(WHAT YOU WILL DO) Images should be omitted while the rest of the data is duplicated exactly.

(TASK INPUT)
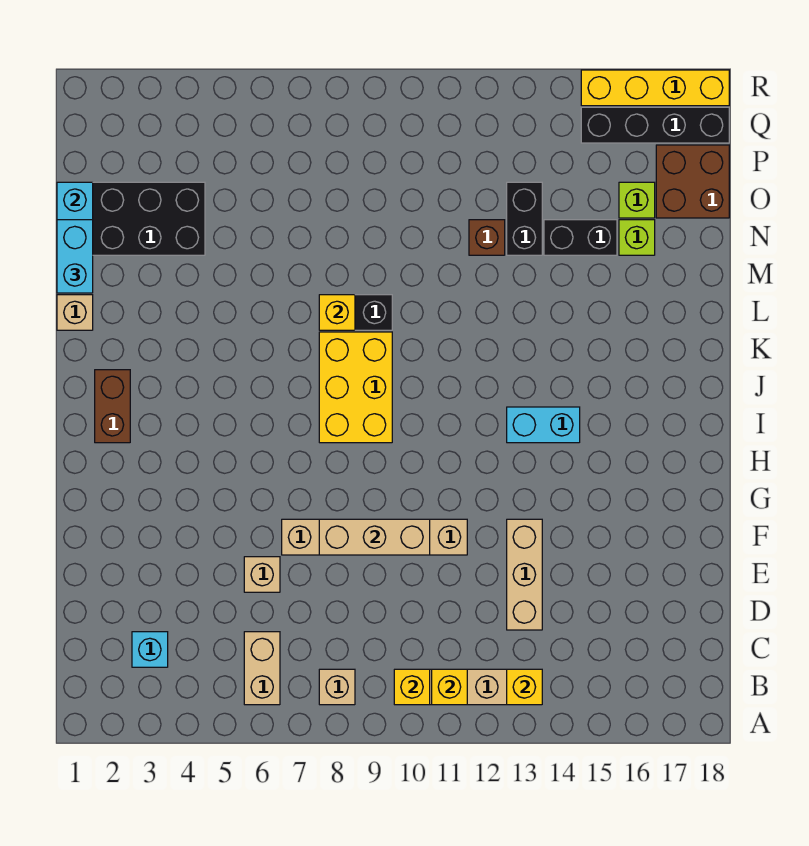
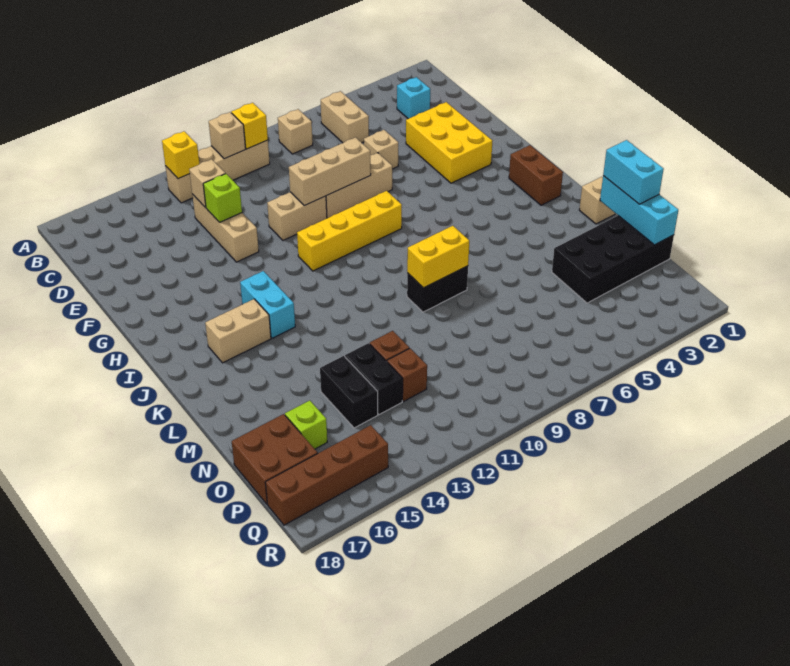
yellow brick B11 level 2 -> tan brick B11 level 2
none -> tan brick D13 level 2
yellow brick I8:K9 level 1 -> yellow brick E3:G4 level 1
cyan brick I13:I14 level 1 -> cyan brick I14:J14 level 1
none -> tan brick J15:J16 level 1
yellow brick L8 level 2 -> yellow brick L8:L9 level 2
black brick N14:N15 level 1 -> black brick N14:O14 level 1
lime brick N16 level 1 -> lime brick E13 level 2
none -> brown brick O12 level 1
black brick Q15:Q18 level 1 -> brown brick Q15:Q18 level 1
yellow brick R15:R18 level 1 -> yellow brick H8:H11 level 1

(OUTPUT OF THE TASK)
yellow brick B11 level 2 -> tan brick B11 level 2
none -> tan brick D13 level 2
yellow brick I8:K9 level 1 -> yellow brick E3:G4 level 1
cyan brick I13:I14 level 1 -> cyan brick I14:J14 level 1
none -> tan brick J15:J16 level 1
yellow brick L8 level 2 -> yellow brick L8:L9 level 2
black brick N14:N15 level 1 -> black brick N14:O14 level 1
lime brick N16 level 1 -> lime brick E13 level 2
none -> brown brick O12 level 1
black brick Q15:Q18 level 1 -> brown brick Q15:Q18 level 1
yellow brick R15:R18 level 1 -> yellow brick H8:H11 level 1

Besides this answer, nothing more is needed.